Records drawn from a dataset:
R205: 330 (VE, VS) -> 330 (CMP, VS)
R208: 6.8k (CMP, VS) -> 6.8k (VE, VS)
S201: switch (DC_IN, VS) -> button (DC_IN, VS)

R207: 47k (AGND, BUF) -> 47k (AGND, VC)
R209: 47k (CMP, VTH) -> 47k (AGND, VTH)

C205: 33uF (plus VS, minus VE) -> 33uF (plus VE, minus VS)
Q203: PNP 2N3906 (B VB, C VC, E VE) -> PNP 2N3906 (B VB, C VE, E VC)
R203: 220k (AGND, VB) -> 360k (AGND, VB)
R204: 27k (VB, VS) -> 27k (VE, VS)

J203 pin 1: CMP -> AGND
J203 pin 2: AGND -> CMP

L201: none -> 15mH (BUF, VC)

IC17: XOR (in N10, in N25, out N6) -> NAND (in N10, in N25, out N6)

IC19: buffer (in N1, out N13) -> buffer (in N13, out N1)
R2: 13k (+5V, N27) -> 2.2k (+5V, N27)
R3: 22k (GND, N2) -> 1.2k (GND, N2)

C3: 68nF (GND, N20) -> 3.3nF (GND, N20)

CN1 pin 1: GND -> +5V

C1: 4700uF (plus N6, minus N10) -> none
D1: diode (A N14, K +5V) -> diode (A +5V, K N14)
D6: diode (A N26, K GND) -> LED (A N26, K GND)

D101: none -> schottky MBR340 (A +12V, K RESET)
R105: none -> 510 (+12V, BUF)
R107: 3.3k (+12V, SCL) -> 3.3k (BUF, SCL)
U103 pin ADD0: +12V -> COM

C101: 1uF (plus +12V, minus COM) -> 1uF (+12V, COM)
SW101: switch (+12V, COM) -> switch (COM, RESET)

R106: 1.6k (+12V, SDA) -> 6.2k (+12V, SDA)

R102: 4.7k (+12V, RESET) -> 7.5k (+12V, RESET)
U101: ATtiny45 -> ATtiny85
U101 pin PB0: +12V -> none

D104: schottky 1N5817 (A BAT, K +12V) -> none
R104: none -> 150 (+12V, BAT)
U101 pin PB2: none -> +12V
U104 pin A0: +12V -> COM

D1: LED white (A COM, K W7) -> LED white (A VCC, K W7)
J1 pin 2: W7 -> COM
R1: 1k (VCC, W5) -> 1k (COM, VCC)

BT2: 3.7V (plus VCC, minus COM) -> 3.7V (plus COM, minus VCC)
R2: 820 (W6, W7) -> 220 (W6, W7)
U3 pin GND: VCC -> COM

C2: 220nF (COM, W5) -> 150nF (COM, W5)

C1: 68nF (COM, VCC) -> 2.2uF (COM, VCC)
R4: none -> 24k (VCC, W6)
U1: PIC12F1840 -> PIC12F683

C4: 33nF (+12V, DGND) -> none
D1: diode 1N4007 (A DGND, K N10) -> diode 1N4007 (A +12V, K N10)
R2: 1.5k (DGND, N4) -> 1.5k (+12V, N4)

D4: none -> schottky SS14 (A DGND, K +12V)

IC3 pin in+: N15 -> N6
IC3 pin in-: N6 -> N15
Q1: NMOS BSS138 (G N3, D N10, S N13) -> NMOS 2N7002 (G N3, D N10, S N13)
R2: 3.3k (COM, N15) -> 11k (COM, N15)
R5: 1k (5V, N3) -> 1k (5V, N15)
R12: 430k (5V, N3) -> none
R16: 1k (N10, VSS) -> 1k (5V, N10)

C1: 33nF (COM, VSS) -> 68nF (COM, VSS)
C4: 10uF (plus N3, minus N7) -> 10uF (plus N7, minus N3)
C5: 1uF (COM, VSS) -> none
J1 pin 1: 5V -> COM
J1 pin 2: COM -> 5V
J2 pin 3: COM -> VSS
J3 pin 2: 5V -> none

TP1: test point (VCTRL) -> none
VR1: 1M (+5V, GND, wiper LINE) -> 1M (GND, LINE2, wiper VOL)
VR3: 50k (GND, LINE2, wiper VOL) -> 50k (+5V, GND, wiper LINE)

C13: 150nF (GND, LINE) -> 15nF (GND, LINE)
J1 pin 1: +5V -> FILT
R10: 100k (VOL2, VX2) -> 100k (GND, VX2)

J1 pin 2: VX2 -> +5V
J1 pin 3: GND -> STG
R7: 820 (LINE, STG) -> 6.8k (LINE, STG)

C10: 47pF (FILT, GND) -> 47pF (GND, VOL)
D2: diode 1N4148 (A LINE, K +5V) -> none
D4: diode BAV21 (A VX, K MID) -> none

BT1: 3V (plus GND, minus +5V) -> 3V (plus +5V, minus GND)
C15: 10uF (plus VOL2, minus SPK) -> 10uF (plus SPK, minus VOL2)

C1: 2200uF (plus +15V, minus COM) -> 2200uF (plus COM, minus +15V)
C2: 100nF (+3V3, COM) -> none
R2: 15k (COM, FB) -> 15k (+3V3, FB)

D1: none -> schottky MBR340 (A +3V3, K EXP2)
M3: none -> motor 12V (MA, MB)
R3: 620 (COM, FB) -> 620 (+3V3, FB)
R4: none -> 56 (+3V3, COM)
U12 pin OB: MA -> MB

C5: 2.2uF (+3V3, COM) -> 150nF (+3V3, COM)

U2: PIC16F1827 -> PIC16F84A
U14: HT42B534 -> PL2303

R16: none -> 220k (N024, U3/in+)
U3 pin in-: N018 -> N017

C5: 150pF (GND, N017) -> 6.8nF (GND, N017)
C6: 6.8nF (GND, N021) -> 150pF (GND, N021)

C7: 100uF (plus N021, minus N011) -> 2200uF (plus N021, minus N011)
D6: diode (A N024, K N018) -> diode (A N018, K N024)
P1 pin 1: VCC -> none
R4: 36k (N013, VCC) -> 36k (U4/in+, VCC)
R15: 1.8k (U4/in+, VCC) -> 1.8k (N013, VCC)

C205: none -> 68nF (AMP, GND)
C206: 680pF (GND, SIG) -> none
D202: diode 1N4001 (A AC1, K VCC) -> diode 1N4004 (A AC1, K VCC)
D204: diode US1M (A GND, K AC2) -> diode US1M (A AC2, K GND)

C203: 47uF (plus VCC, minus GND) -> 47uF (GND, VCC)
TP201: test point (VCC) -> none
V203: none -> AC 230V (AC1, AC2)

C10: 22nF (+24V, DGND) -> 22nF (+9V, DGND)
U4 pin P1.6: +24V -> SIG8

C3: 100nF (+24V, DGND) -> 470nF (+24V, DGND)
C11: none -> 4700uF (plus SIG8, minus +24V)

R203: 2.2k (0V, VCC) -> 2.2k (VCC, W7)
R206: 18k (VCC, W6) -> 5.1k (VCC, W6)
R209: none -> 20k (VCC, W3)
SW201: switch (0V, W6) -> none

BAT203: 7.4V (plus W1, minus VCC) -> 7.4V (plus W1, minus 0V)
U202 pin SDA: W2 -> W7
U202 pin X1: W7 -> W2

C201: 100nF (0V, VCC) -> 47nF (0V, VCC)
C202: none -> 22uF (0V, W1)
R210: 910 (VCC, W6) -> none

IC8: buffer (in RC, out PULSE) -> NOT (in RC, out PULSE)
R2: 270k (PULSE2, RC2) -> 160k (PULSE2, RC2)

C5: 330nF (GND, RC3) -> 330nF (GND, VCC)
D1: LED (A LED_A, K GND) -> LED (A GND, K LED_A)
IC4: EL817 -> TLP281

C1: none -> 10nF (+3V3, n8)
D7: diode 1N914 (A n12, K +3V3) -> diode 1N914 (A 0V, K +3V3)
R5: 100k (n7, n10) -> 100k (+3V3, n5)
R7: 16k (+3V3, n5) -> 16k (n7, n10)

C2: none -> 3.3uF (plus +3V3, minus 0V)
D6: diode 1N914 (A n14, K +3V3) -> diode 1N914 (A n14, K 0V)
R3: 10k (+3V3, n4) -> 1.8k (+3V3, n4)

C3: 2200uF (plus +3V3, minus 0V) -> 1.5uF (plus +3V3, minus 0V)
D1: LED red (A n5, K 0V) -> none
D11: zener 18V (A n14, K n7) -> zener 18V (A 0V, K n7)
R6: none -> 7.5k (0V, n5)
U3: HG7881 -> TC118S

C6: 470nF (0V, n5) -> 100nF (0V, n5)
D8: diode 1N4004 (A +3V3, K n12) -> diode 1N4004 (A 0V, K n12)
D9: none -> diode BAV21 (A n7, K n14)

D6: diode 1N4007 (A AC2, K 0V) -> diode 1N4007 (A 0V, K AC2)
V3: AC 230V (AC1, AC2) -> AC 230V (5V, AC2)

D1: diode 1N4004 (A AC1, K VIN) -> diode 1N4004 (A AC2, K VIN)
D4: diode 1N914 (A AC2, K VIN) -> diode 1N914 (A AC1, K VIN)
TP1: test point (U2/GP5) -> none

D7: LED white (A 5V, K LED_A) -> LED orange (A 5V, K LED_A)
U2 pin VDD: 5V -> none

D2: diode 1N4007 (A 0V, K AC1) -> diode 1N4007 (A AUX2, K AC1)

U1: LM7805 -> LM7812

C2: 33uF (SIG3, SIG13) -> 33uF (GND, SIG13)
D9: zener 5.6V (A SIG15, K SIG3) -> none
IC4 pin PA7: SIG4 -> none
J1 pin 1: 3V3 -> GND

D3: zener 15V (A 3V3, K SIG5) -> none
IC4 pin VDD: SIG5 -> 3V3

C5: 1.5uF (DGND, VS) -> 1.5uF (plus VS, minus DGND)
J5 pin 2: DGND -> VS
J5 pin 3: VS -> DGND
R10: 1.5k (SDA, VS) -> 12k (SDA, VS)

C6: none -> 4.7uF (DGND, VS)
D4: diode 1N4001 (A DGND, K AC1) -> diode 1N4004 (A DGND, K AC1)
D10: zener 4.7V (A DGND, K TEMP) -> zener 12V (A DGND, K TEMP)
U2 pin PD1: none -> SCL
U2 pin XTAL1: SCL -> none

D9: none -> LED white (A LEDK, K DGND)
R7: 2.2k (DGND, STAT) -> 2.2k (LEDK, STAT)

WHAT YOU WILL DO
Please reproduce the lines from the line with "J203 pin 1: CMP -> AGND" to the line with "R105: none -> 510 (+12V, BUF)", both ends included, exactly as they appear above.

EXERCISE RESULT
J203 pin 1: CMP -> AGND
J203 pin 2: AGND -> CMP

L201: none -> 15mH (BUF, VC)

IC17: XOR (in N10, in N25, out N6) -> NAND (in N10, in N25, out N6)

IC19: buffer (in N1, out N13) -> buffer (in N13, out N1)
R2: 13k (+5V, N27) -> 2.2k (+5V, N27)
R3: 22k (GND, N2) -> 1.2k (GND, N2)

C3: 68nF (GND, N20) -> 3.3nF (GND, N20)

CN1 pin 1: GND -> +5V

C1: 4700uF (plus N6, minus N10) -> none
D1: diode (A N14, K +5V) -> diode (A +5V, K N14)
D6: diode (A N26, K GND) -> LED (A N26, K GND)

D101: none -> schottky MBR340 (A +12V, K RESET)
R105: none -> 510 (+12V, BUF)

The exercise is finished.